• **Stepwise shape edit descriptions**
▶

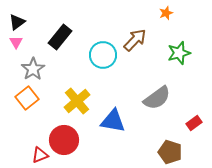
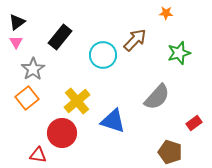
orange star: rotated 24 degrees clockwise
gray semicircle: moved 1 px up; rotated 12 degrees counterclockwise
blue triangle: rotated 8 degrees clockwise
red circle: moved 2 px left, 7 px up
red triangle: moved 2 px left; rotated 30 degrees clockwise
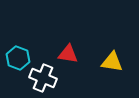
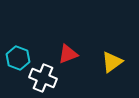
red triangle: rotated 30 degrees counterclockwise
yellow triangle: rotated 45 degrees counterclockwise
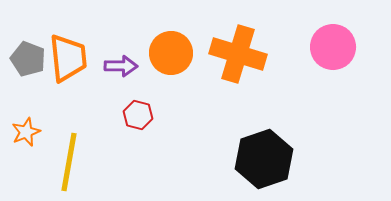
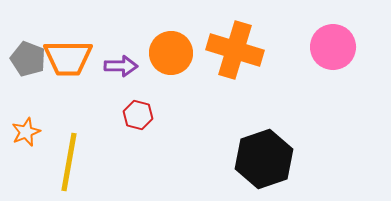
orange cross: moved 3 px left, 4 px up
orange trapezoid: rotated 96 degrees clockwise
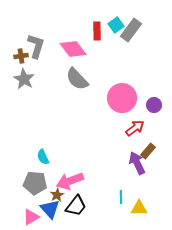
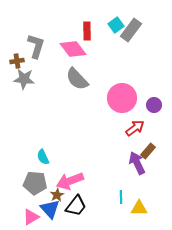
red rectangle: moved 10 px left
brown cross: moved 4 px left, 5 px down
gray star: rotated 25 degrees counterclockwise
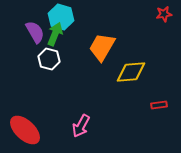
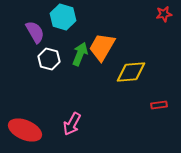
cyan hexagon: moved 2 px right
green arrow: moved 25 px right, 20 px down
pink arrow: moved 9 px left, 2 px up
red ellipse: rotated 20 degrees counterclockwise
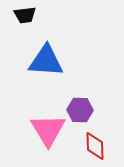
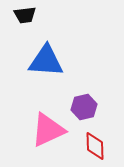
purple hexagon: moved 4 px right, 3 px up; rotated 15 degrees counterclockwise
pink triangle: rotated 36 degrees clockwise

◀

• **Task**
Word for word, set down the lines from the line with "orange cross: moved 3 px left, 4 px up" through the last line of the entries, and nothing else; the pictures stay out.

• **Solution for this task**
orange cross: moved 3 px left, 4 px up
orange trapezoid: rotated 96 degrees clockwise
red rectangle: moved 10 px left
brown cross: moved 4 px left, 5 px down
gray star: rotated 25 degrees counterclockwise
cyan hexagon: moved 2 px right
green arrow: moved 25 px right, 20 px down
pink arrow: moved 9 px left, 2 px up
red ellipse: rotated 20 degrees counterclockwise
purple hexagon: moved 4 px right, 3 px up; rotated 15 degrees counterclockwise
pink triangle: rotated 36 degrees clockwise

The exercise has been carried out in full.